### [TASK PROMPT]
Copy every one of the records below word for word, leaving out the pictures.

### [EXCERPTED DATA]

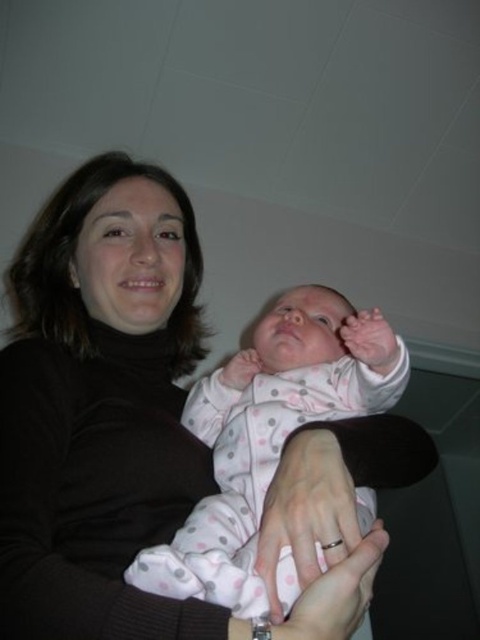
You are a photographer setting up a shot of the scene described. You need to position a spotlight so it illuminates the matte black sweater at center and the pink polka dot fabric at center. Since the spotlight can only shine on one object at a time, which object should you aim it at first if you want to ensure both are lit without moving the spotlight?

The matte black sweater at center is much taller than the pink polka dot fabric at center, so you should aim the spotlight at the matte black sweater at center first. This way, the light will naturally cascade down to the shorter pink polka dot fabric at center, ensuring both are illuminated without needing to adjust the spotlight.

You are an interior designer analyzing the color scheme of the room. The baby is wearing a light onesie with pink and gray polka dots. The adult is wearing a dark turtleneck sweater. Which object corresponds to the point marked at coordinates (x=100, y=410)?

The point at coordinates (x=100, y=410) corresponds to the matte black sweater at center.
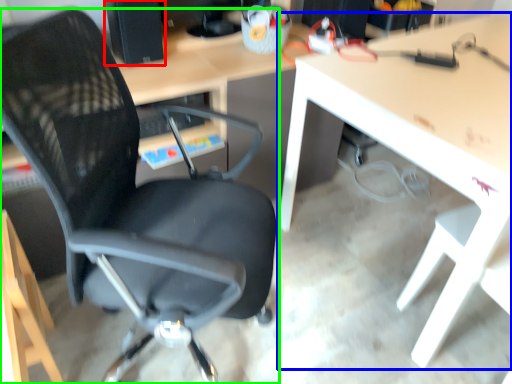
Question: Considering the real-world distances, which object is closest to desktop computer (highlighted by a red box)? table (highlighted by a blue box) or chair (highlighted by a green box).

Choices:
 (A) table
 (B) chair

Answer: (B)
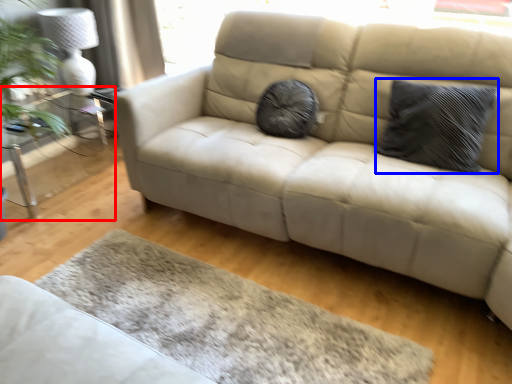
Question: Which point is further to the camera, table (highlighted by a red box) or pillow (highlighted by a blue box)?

Choices:
 (A) table
 (B) pillow

Answer: (A)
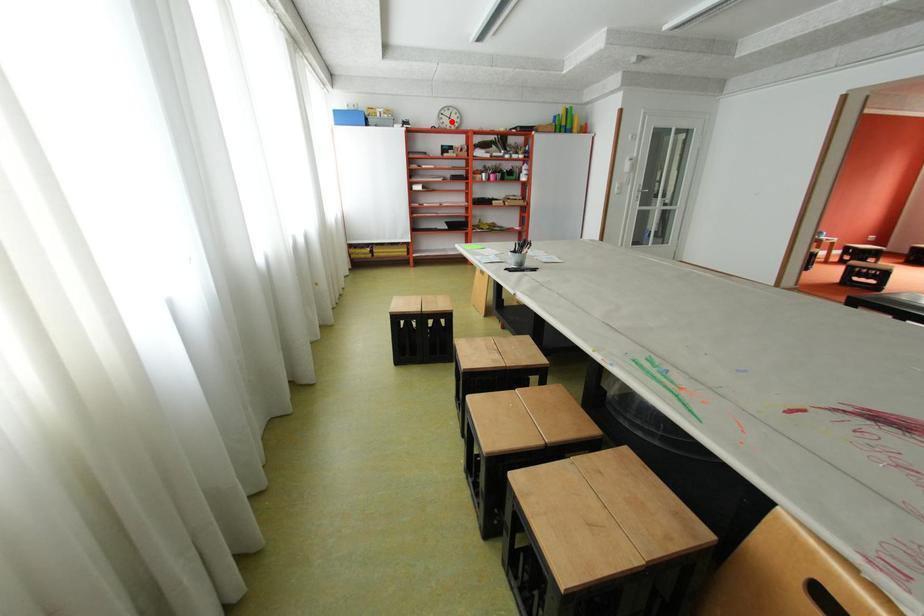
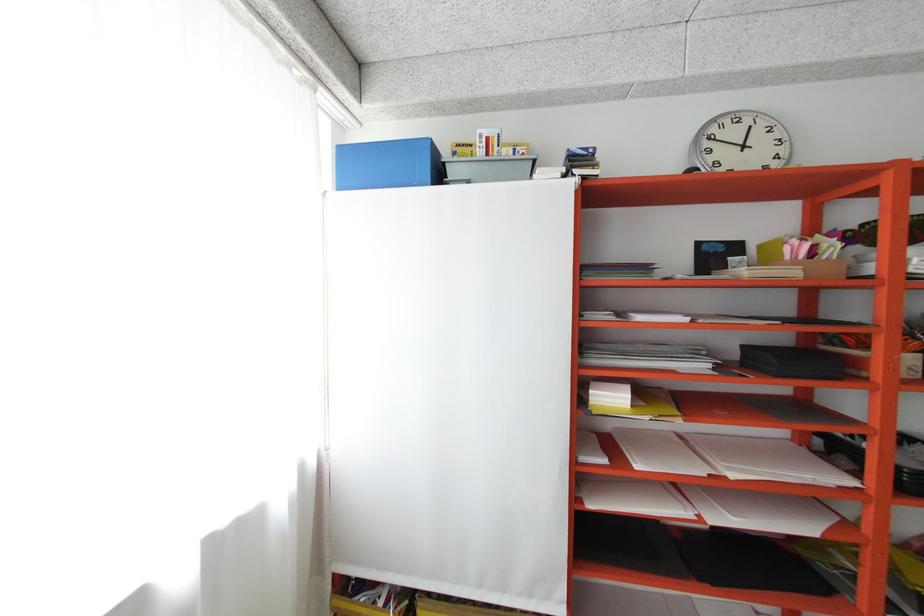
Question: I am providing you with two images of the same scene from different viewpoints. Image1 has a red point marked. In image2, the corresponding 3D location appears at what relative position? Reply with the corresponding letter.

Choices:
 (A) Closer
 (B) Farther

Answer: (B)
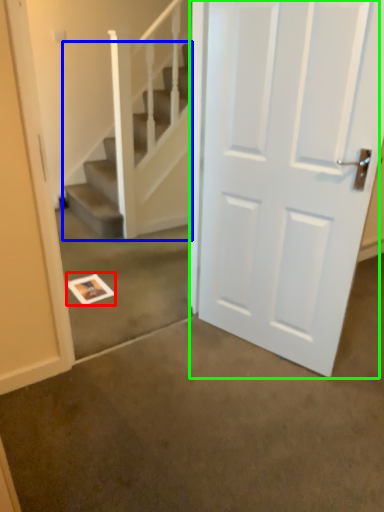
Question: Which object is positioned farthest from postcard (highlighted by a red box)? Select from stairs (highlighted by a blue box) and door (highlighted by a green box).

Choices:
 (A) stairs
 (B) door

Answer: (B)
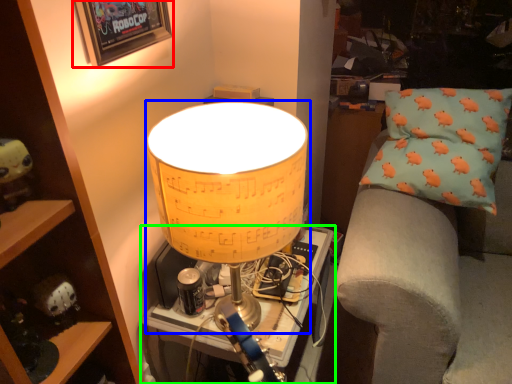
Question: Considering the real-world distances, which object is closest to picture frame (highlighted by a red box)? lamp (highlighted by a blue box) or table (highlighted by a green box).

Choices:
 (A) lamp
 (B) table

Answer: (A)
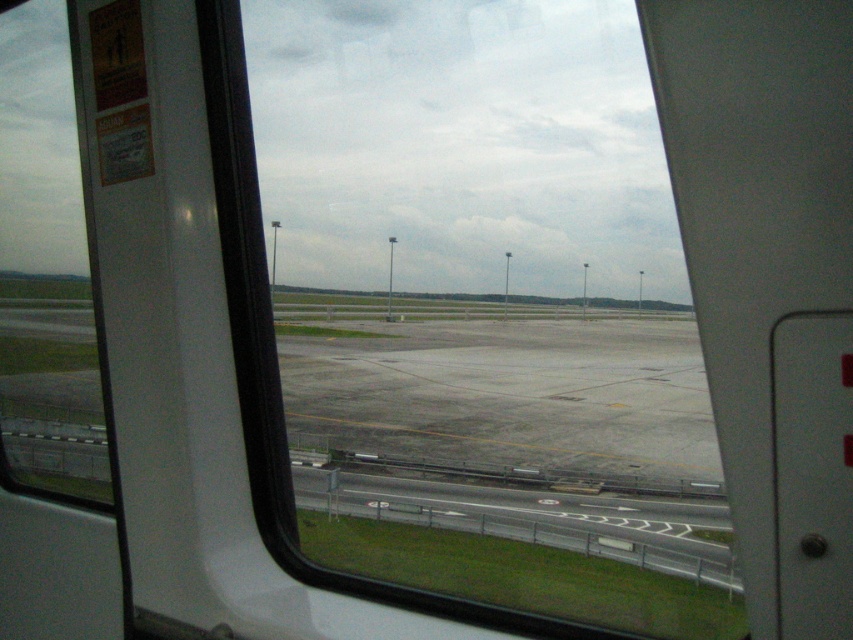
Question: Is transparent glass window at center above transparent glass window at left?

Choices:
 (A) yes
 (B) no

Answer: (B)

Question: In this image, where is transparent glass window at center located relative to transparent glass window at left?

Choices:
 (A) right
 (B) left

Answer: (A)

Question: Which object is farther from the camera taking this photo?

Choices:
 (A) transparent glass window at left
 (B) transparent glass window at center

Answer: (A)

Question: Which object appears farthest from the camera in this image?

Choices:
 (A) transparent glass window at left
 (B) transparent glass window at center

Answer: (A)

Question: Can you confirm if transparent glass window at center is positioned to the left of transparent glass window at left?

Choices:
 (A) yes
 (B) no

Answer: (B)

Question: Which point is closer to the camera?

Choices:
 (A) (10, 113)
 (B) (521, 248)

Answer: (A)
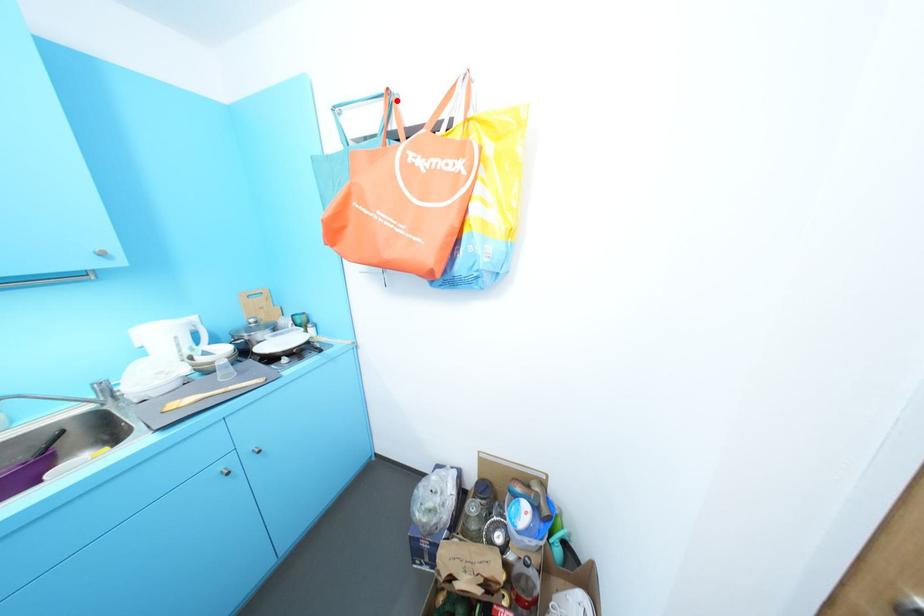
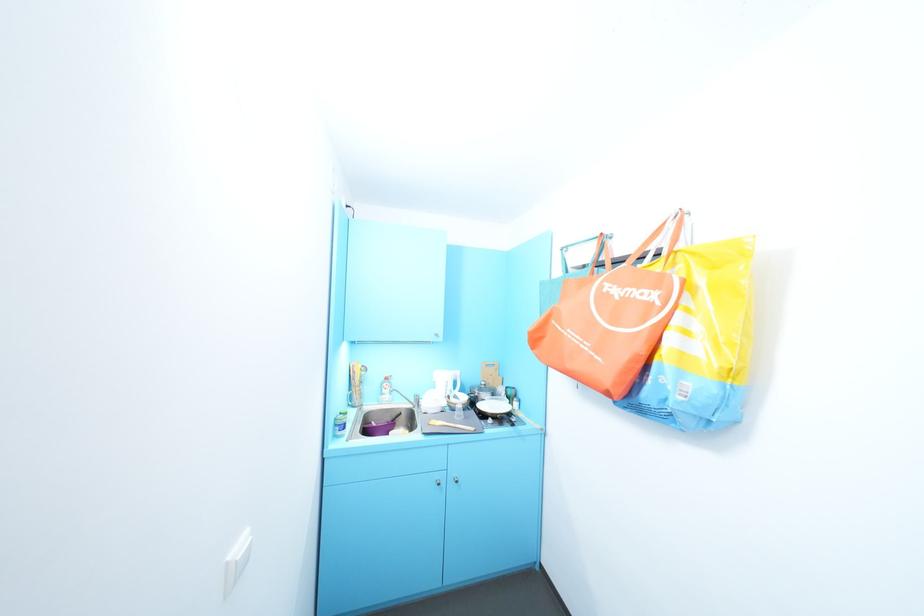
Locate, in the second image, the point that corresponds to the highlighted location in the first image.

(610, 241)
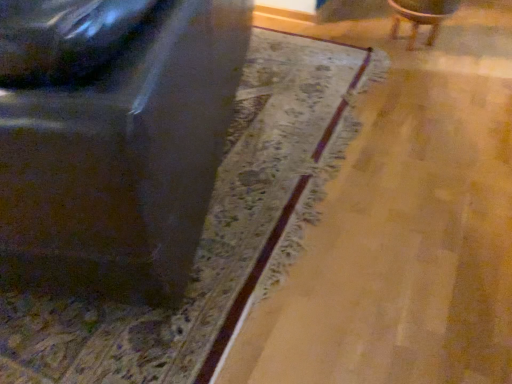
Question: Can you confirm if wooden chair at upper right, acting as the 2th chair starting from the left, is smaller than metallic silver chair at left, which is the second chair in right-to-left order?

Choices:
 (A) no
 (B) yes

Answer: (B)

Question: Is wooden chair at upper right, acting as the 2th chair starting from the left, taller than metallic silver chair at left, which is the second chair in right-to-left order?

Choices:
 (A) yes
 (B) no

Answer: (B)

Question: Is wooden chair at upper right, acting as the 2th chair starting from the left, further to the viewer compared to metallic silver chair at left, which is the second chair in right-to-left order?

Choices:
 (A) yes
 (B) no

Answer: (A)

Question: From a real-world perspective, does wooden chair at upper right, the first chair in the right-to-left sequence, sit lower than metallic silver chair at left, which is the second chair in right-to-left order?

Choices:
 (A) no
 (B) yes

Answer: (B)

Question: Is wooden chair at upper right, the first chair in the right-to-left sequence, closer to camera compared to metallic silver chair at left, which is counted as the 1th chair, starting from the left?

Choices:
 (A) no
 (B) yes

Answer: (A)

Question: Is wooden chair at upper right, the first chair in the right-to-left sequence, completely or partially outside of metallic silver chair at left, which is the second chair in right-to-left order?

Choices:
 (A) no
 (B) yes

Answer: (B)

Question: Does metallic silver chair at left, which is counted as the 1th chair, starting from the left, have a smaller size compared to wooden chair at upper right, acting as the 2th chair starting from the left?

Choices:
 (A) no
 (B) yes

Answer: (A)

Question: Considering the relative sizes of metallic silver chair at left, which is the second chair in right-to-left order, and wooden chair at upper right, the first chair in the right-to-left sequence, in the image provided, is metallic silver chair at left, which is the second chair in right-to-left order, wider than wooden chair at upper right, the first chair in the right-to-left sequence,?

Choices:
 (A) yes
 (B) no

Answer: (A)

Question: Does metallic silver chair at left, which is the second chair in right-to-left order, turn towards wooden chair at upper right, acting as the 2th chair starting from the left?

Choices:
 (A) yes
 (B) no

Answer: (B)

Question: Is metallic silver chair at left, which is counted as the 1th chair, starting from the left, at the left side of wooden chair at upper right, the first chair in the right-to-left sequence?

Choices:
 (A) yes
 (B) no

Answer: (A)

Question: Is metallic silver chair at left, which is the second chair in right-to-left order, facing away from wooden chair at upper right, acting as the 2th chair starting from the left?

Choices:
 (A) yes
 (B) no

Answer: (A)

Question: Is there a large distance between metallic silver chair at left, which is counted as the 1th chair, starting from the left, and wooden chair at upper right, the first chair in the right-to-left sequence?

Choices:
 (A) no
 (B) yes

Answer: (B)

Question: Considering the positions of metallic silver chair at left, which is the second chair in right-to-left order, and wooden chair at upper right, acting as the 2th chair starting from the left, in the image, is metallic silver chair at left, which is the second chair in right-to-left order, bigger or smaller than wooden chair at upper right, acting as the 2th chair starting from the left,?

Choices:
 (A) small
 (B) big

Answer: (B)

### [OUTPUT FOR THIS EXERCISE]
You are a photographer setting up a shot of the scene described. You need to position a spotlight so it illuminates the matte black sweater at center and the pink polka dot fabric at center. Since the spotlight can only shine on one object at a time, which object should you aim it at first if you want to ensure both are lit without moving the spotlight?

The matte black sweater at center is much taller than the pink polka dot fabric at center, so you should aim the spotlight at the matte black sweater at center first. This way, the light will naturally cascade down to the shorter pink polka dot fabric at center, ensuring both are illuminated without needing to adjust the spotlight.

You are an interior designer analyzing the color scheme of the room. The baby is wearing a light onesie with pink and gray polka dots. The adult is wearing a dark turtleneck sweater. Which object corresponds to the point marked at coordinates (x=100, y=410)?

The point at coordinates (x=100, y=410) corresponds to the matte black sweater at center.
Question: Considering the real-world distances, which object is closest to desktop computer (highlighted by a red box)? table (highlighted by a blue box) or chair (highlighted by a green box).

Choices:
 (A) table
 (B) chair

Answer: (B)
Question: Which point is further to the camera, table (highlighted by a red box) or pillow (highlighted by a blue box)?

Choices:
 (A) table
 (B) pillow

Answer: (A)
Question: I am providing you with two images of the same scene from different viewpoints. Image1 has a red point marked. In image2, the corresponding 3D location appears at what relative position? Reply with the corresponding letter.

Choices:
 (A) Closer
 (B) Farther

Answer: (B)
Question: Which object is positioned farthest from postcard (highlighted by a red box)? Select from stairs (highlighted by a blue box) and door (highlighted by a green box).

Choices:
 (A) stairs
 (B) door

Answer: (B)
Question: Considering the real-world distances, which object is closest to picture frame (highlighted by a red box)? lamp (highlighted by a blue box) or table (highlighted by a green box).

Choices:
 (A) lamp
 (B) table

Answer: (A)
Question: Is transparent glass window at center above transparent glass window at left?

Choices:
 (A) yes
 (B) no

Answer: (B)

Question: In this image, where is transparent glass window at center located relative to transparent glass window at left?

Choices:
 (A) right
 (B) left

Answer: (A)

Question: Which object is farther from the camera taking this photo?

Choices:
 (A) transparent glass window at left
 (B) transparent glass window at center

Answer: (A)

Question: Which object appears farthest from the camera in this image?

Choices:
 (A) transparent glass window at left
 (B) transparent glass window at center

Answer: (A)

Question: Can you confirm if transparent glass window at center is positioned to the left of transparent glass window at left?

Choices:
 (A) yes
 (B) no

Answer: (B)

Question: Which point is closer to the camera?

Choices:
 (A) (10, 113)
 (B) (521, 248)

Answer: (A)
Locate, in the second image, the point that corresponds to the highlighted location in the first image.

(610, 241)
Question: Can you confirm if wooden chair at upper right, acting as the 2th chair starting from the left, is smaller than metallic silver chair at left, which is the second chair in right-to-left order?

Choices:
 (A) no
 (B) yes

Answer: (B)

Question: Is wooden chair at upper right, acting as the 2th chair starting from the left, taller than metallic silver chair at left, which is the second chair in right-to-left order?

Choices:
 (A) yes
 (B) no

Answer: (B)

Question: Is wooden chair at upper right, acting as the 2th chair starting from the left, further to the viewer compared to metallic silver chair at left, which is the second chair in right-to-left order?

Choices:
 (A) yes
 (B) no

Answer: (A)

Question: From a real-world perspective, does wooden chair at upper right, the first chair in the right-to-left sequence, sit lower than metallic silver chair at left, which is the second chair in right-to-left order?

Choices:
 (A) no
 (B) yes

Answer: (B)

Question: Is wooden chair at upper right, the first chair in the right-to-left sequence, closer to camera compared to metallic silver chair at left, which is counted as the 1th chair, starting from the left?

Choices:
 (A) no
 (B) yes

Answer: (A)

Question: Is wooden chair at upper right, the first chair in the right-to-left sequence, completely or partially outside of metallic silver chair at left, which is the second chair in right-to-left order?

Choices:
 (A) no
 (B) yes

Answer: (B)

Question: Does metallic silver chair at left, which is counted as the 1th chair, starting from the left, have a smaller size compared to wooden chair at upper right, acting as the 2th chair starting from the left?

Choices:
 (A) no
 (B) yes

Answer: (A)

Question: Considering the relative sizes of metallic silver chair at left, which is the second chair in right-to-left order, and wooden chair at upper right, the first chair in the right-to-left sequence, in the image provided, is metallic silver chair at left, which is the second chair in right-to-left order, wider than wooden chair at upper right, the first chair in the right-to-left sequence,?

Choices:
 (A) yes
 (B) no

Answer: (A)

Question: Does metallic silver chair at left, which is the second chair in right-to-left order, turn towards wooden chair at upper right, acting as the 2th chair starting from the left?

Choices:
 (A) yes
 (B) no

Answer: (B)

Question: Is metallic silver chair at left, which is counted as the 1th chair, starting from the left, at the left side of wooden chair at upper right, the first chair in the right-to-left sequence?

Choices:
 (A) yes
 (B) no

Answer: (A)

Question: Is metallic silver chair at left, which is the second chair in right-to-left order, facing away from wooden chair at upper right, acting as the 2th chair starting from the left?

Choices:
 (A) yes
 (B) no

Answer: (A)

Question: Is there a large distance between metallic silver chair at left, which is counted as the 1th chair, starting from the left, and wooden chair at upper right, the first chair in the right-to-left sequence?

Choices:
 (A) no
 (B) yes

Answer: (B)

Question: Considering the positions of metallic silver chair at left, which is the second chair in right-to-left order, and wooden chair at upper right, acting as the 2th chair starting from the left, in the image, is metallic silver chair at left, which is the second chair in right-to-left order, bigger or smaller than wooden chair at upper right, acting as the 2th chair starting from the left,?

Choices:
 (A) small
 (B) big

Answer: (B)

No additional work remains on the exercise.